▸ EXERCISE BRIEF:
Arrange the records as a JSON list of strings, one string per line and no blank lines, from the first line of the records up to and including the line with "You are standing at the point".
## begin DATA FOR PROCESSING
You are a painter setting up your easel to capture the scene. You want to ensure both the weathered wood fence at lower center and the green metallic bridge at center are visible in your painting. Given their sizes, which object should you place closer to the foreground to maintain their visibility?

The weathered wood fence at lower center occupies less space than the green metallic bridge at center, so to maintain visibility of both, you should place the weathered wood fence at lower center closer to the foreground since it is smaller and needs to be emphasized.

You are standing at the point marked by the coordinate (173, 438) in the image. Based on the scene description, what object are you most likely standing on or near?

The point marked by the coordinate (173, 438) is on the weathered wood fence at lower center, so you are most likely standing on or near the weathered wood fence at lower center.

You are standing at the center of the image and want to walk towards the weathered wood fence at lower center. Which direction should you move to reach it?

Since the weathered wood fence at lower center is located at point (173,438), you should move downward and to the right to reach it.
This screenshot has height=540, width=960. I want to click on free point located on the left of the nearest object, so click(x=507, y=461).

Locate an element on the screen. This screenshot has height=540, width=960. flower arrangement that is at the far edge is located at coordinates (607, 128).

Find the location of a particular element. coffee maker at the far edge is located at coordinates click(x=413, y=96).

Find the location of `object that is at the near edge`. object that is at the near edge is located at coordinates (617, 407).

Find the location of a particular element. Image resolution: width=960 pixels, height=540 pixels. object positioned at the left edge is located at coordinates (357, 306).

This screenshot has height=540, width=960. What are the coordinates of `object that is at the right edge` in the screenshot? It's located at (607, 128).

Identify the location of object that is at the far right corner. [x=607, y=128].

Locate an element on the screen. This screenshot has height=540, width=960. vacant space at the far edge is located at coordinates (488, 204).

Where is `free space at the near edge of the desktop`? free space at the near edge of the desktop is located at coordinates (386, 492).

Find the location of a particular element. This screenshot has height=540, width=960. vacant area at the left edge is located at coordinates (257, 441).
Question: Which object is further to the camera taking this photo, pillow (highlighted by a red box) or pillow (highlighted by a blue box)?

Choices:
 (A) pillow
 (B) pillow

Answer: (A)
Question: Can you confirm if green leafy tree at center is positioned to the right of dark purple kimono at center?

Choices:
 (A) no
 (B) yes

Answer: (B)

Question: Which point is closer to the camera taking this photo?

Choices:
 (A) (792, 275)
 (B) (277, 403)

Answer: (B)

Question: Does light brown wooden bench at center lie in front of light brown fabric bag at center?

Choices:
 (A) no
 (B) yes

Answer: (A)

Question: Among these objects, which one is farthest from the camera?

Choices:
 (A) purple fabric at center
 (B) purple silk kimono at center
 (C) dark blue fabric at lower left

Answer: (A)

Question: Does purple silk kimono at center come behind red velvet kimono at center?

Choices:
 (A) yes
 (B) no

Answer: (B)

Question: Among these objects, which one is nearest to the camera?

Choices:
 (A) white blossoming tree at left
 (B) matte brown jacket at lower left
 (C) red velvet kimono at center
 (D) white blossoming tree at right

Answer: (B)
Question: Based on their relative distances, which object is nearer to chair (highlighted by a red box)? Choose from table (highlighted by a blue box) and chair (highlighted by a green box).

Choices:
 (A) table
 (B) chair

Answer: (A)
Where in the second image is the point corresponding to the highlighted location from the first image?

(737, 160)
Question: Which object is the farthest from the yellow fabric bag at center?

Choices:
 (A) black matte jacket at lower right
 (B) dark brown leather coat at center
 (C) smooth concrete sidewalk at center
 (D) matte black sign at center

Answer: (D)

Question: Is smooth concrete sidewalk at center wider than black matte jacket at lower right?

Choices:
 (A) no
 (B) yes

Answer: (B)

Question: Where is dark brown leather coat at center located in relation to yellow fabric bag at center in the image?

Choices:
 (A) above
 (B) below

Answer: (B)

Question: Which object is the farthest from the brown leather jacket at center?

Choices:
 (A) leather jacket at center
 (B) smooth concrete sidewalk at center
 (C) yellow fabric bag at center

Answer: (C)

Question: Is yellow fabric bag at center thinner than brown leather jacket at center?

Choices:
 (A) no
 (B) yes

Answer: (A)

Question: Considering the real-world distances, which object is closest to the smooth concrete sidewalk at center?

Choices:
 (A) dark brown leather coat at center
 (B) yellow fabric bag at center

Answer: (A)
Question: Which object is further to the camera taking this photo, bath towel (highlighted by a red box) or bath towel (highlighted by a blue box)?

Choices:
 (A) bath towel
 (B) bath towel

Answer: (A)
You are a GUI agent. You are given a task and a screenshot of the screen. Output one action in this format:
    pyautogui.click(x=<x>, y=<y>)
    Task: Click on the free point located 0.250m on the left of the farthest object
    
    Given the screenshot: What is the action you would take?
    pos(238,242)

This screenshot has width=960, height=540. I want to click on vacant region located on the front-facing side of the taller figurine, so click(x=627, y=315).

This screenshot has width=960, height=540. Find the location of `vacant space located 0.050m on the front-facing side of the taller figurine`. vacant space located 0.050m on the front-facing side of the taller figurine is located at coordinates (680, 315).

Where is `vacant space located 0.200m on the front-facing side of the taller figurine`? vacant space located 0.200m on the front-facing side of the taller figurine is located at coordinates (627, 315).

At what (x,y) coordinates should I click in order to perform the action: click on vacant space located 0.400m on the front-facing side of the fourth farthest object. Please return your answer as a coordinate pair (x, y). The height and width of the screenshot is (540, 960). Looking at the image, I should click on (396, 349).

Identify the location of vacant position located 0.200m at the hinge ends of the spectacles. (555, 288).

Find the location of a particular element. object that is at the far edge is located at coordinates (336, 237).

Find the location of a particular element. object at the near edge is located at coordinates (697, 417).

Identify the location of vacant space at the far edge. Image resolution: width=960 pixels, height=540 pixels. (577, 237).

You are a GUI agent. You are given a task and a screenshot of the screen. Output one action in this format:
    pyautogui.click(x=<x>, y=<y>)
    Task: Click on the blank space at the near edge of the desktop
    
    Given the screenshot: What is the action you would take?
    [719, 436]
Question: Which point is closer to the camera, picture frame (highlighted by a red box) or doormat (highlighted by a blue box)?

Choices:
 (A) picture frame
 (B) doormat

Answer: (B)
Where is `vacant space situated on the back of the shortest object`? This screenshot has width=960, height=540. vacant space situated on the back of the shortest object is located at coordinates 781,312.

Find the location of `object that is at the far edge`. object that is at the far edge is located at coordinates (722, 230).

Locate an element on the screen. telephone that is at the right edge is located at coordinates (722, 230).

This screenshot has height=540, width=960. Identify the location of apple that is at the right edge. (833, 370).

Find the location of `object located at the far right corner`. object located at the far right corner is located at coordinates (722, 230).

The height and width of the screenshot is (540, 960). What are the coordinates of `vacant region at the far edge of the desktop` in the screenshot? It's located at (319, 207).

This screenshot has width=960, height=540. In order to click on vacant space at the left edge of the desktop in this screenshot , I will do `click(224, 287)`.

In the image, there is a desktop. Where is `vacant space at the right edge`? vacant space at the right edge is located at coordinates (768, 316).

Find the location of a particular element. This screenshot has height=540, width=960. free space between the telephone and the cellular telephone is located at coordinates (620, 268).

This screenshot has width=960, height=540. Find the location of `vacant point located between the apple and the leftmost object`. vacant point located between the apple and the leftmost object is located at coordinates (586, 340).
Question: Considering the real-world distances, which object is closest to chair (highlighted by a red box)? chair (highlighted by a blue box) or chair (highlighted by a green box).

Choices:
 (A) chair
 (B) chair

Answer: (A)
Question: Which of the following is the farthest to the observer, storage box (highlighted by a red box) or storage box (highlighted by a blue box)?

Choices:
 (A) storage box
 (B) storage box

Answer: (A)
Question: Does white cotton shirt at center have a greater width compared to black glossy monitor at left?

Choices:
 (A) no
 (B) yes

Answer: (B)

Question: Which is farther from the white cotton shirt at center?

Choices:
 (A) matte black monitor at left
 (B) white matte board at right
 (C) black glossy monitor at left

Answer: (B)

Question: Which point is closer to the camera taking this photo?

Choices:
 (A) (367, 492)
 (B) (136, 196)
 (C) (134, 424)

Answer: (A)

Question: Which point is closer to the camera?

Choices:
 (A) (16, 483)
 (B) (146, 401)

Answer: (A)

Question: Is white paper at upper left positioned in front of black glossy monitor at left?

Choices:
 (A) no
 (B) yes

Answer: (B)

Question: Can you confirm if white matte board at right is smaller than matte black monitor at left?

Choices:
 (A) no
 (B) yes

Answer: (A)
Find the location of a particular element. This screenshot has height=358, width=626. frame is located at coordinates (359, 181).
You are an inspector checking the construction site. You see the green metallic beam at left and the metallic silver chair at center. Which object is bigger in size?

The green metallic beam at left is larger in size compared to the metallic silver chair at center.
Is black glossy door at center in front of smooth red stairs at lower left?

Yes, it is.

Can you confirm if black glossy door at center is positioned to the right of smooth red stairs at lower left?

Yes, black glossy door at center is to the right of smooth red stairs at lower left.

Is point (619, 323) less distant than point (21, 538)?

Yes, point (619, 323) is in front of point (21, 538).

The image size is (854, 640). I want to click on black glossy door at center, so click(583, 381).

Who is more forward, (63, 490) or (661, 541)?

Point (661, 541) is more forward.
## end DATA FOR PROCESSING
▸ WRITTEN RESPONSE:
[
  "You are a painter setting up your easel to capture the scene. You want to ensure both the weathered wood fence at lower center and the green metallic bridge at center are visible in your painting. Given their sizes, which object should you place closer to the foreground to maintain their visibility?",
  "The weathered wood fence at lower center occupies less space than the green metallic bridge at center, so to maintain visibility of both, you should place the weathered wood fence at lower center closer to the foreground since it is smaller and needs to be emphasized.",
  "You are standing at the point marked by the coordinate (173, 438) in the image. Based on the scene description, what object are you most likely standing on or near?"
]